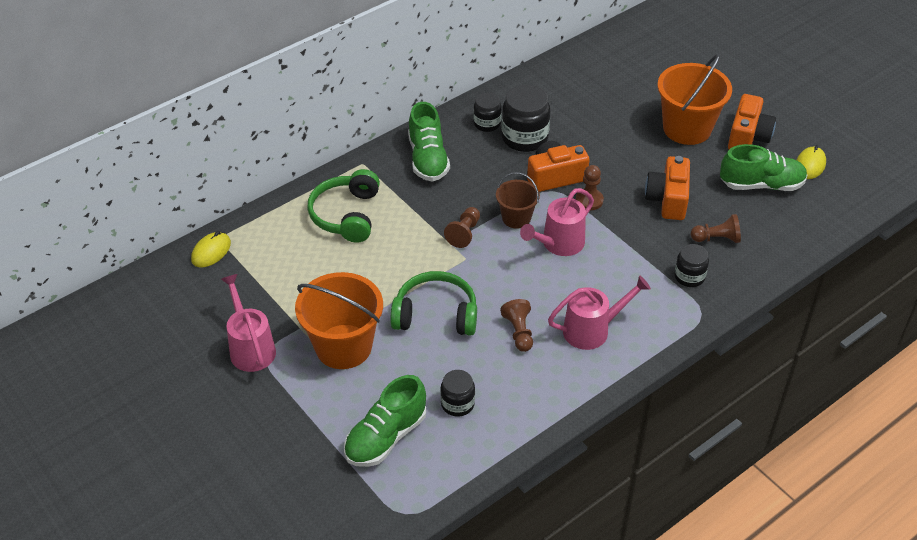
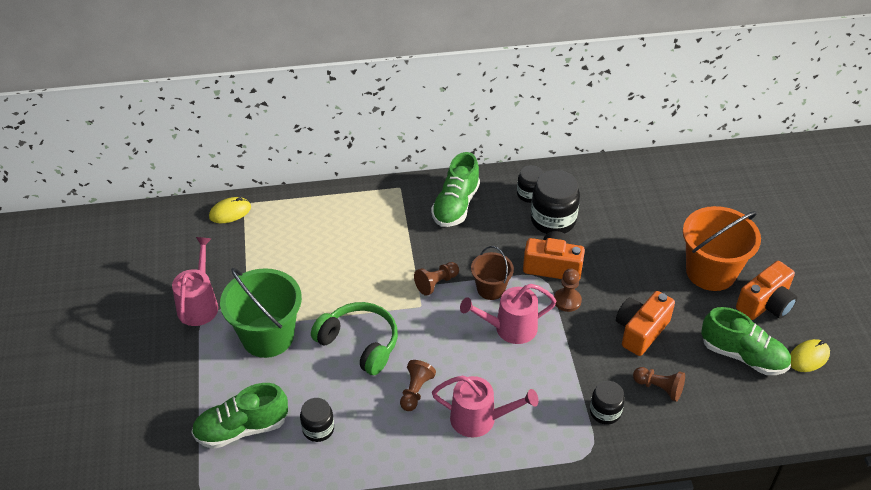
camera: 30 degrees right, 0 degrees up
(343, 346) = (267, 336): orange bucket -> green bucket
(346, 215) = (354, 226): green headphones -> none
• • • •
- **Work task**: Exclude images. Return the data above verbatim.

- **Final answer**:
camera: 30 degrees right, 0 degrees up
(343, 346) = (267, 336): orange bucket -> green bucket
(346, 215) = (354, 226): green headphones -> none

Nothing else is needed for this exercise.